Source data:

⟨

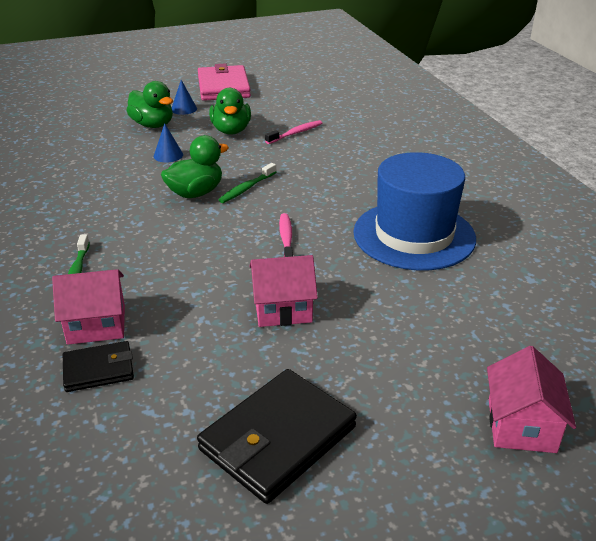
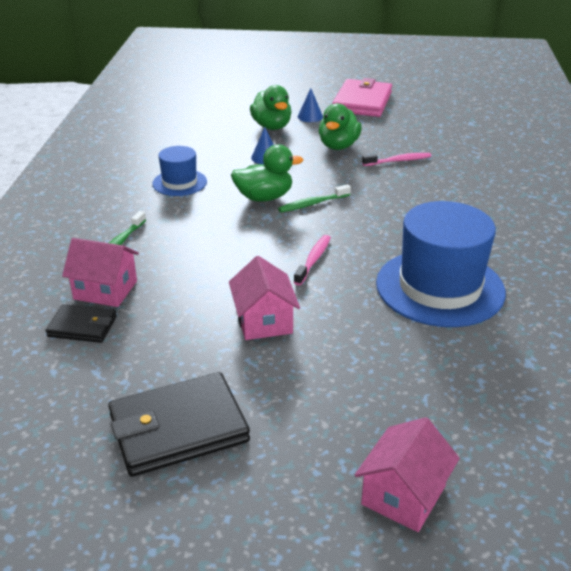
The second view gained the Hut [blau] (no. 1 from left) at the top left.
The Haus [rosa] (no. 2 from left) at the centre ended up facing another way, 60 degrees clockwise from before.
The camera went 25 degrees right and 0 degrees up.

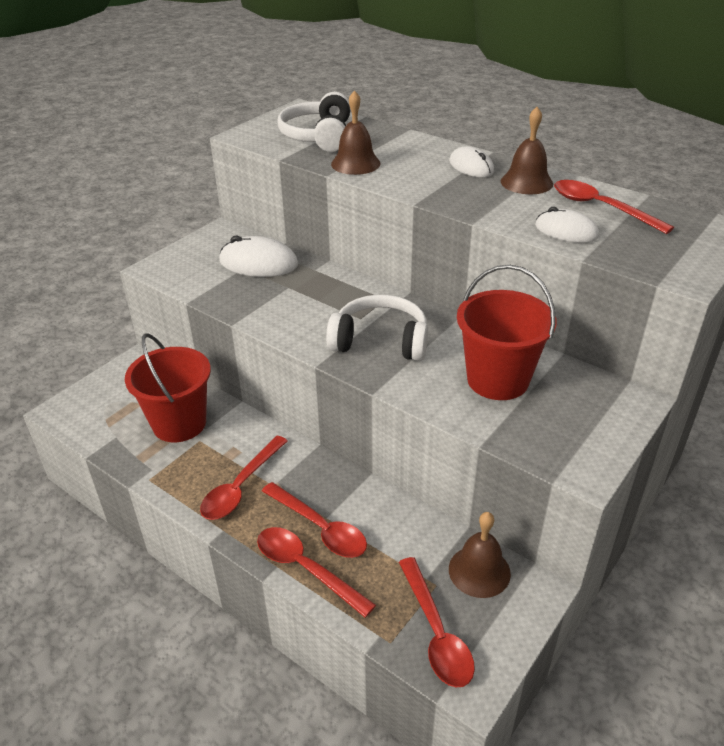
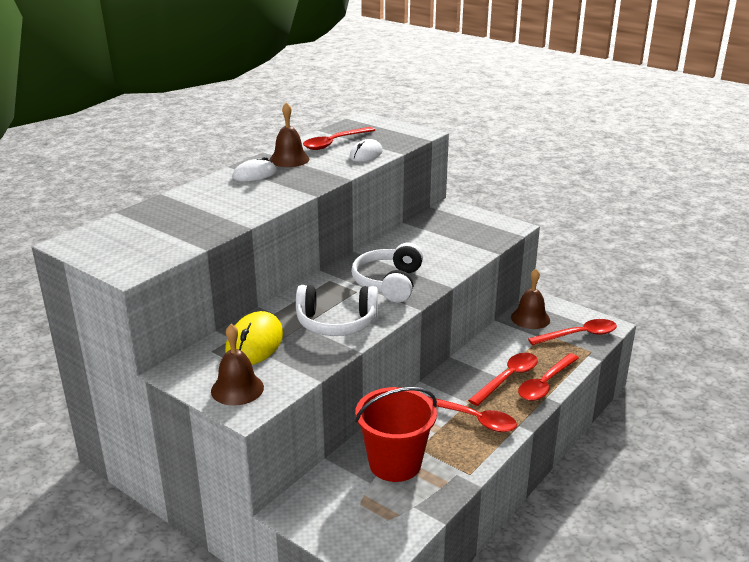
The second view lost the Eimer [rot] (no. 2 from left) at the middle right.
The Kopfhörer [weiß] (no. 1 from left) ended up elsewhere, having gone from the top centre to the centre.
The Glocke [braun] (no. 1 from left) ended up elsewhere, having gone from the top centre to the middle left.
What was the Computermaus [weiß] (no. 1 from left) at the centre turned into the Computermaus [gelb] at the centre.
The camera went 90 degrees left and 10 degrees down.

⟩

Exercise details: Of the entries above, repeat exactly the lines between the line with "The second view lost" and the line with "The Glocke [braun]", inclusive, and no others.

Solution below:
The second view lost the Eimer [rot] (no. 2 from left) at the middle right.
The Kopfhörer [weiß] (no. 1 from left) ended up elsewhere, having gone from the top centre to the centre.
The Glocke [braun] (no. 1 from left) ended up elsewhere, having gone from the top centre to the middle left.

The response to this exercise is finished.